▶ What is expected
In the listing below, find the line that contains "- relocated: livre" and the line that contains "- missing: casque". Quote both and every line between them, exactly, and nothing more.

▶ Data for the task
==========

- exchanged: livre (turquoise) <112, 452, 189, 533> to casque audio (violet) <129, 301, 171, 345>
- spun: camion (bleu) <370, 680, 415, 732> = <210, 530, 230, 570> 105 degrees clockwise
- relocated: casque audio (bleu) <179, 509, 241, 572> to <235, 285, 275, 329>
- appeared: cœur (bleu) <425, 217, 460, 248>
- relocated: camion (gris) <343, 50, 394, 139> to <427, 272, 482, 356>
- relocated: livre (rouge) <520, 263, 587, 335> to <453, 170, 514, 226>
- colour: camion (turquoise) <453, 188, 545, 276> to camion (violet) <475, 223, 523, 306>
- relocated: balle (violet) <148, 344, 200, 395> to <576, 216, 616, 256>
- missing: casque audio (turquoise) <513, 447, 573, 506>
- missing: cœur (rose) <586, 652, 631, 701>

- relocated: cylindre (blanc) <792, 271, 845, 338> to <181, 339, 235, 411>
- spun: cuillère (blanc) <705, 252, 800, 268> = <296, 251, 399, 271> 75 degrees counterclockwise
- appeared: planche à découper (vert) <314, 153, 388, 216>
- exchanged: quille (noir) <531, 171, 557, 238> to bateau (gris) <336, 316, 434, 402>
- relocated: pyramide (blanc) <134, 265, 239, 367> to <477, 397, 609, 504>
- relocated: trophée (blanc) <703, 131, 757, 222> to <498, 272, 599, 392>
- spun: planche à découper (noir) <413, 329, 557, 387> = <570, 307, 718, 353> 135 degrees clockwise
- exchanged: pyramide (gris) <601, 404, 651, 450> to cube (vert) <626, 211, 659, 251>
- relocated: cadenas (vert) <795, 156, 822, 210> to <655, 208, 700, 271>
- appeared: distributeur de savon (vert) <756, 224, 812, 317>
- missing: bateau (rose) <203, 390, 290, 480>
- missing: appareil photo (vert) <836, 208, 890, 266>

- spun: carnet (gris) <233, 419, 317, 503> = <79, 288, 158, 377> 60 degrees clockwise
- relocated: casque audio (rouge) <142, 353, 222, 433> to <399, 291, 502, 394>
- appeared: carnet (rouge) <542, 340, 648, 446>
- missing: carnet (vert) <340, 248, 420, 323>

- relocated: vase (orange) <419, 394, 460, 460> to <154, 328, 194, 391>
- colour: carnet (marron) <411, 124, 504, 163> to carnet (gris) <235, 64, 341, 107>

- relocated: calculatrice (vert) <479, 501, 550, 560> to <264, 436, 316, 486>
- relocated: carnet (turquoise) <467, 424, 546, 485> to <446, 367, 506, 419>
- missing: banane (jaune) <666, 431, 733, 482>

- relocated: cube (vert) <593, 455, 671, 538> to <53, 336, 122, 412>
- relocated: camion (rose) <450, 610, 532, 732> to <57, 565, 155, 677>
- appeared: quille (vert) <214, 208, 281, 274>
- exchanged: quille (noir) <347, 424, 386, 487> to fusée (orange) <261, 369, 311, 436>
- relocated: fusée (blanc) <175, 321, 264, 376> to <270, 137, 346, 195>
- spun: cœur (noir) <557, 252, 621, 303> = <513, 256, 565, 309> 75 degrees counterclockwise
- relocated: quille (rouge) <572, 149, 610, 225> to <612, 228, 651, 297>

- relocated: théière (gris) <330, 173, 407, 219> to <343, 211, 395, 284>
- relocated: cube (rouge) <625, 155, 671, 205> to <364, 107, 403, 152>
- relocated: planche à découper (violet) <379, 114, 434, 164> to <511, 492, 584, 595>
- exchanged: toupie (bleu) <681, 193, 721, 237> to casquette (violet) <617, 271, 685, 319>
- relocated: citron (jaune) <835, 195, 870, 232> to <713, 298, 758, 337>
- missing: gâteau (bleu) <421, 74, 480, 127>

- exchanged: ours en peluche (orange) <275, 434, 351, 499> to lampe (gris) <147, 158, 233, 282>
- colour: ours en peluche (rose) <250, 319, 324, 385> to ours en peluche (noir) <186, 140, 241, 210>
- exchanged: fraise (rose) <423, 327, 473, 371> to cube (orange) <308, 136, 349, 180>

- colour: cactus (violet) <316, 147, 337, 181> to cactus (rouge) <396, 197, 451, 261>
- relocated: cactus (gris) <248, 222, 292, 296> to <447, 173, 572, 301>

==========

▶ Your solution
- relocated: livre (rouge) <520, 263, 587, 335> to <453, 170, 514, 226>
- colour: camion (turquoise) <453, 188, 545, 276> to camion (violet) <475, 223, 523, 306>
- relocated: balle (violet) <148, 344, 200, 395> to <576, 216, 616, 256>
- missing: casque audio (turquoise) <513, 447, 573, 506>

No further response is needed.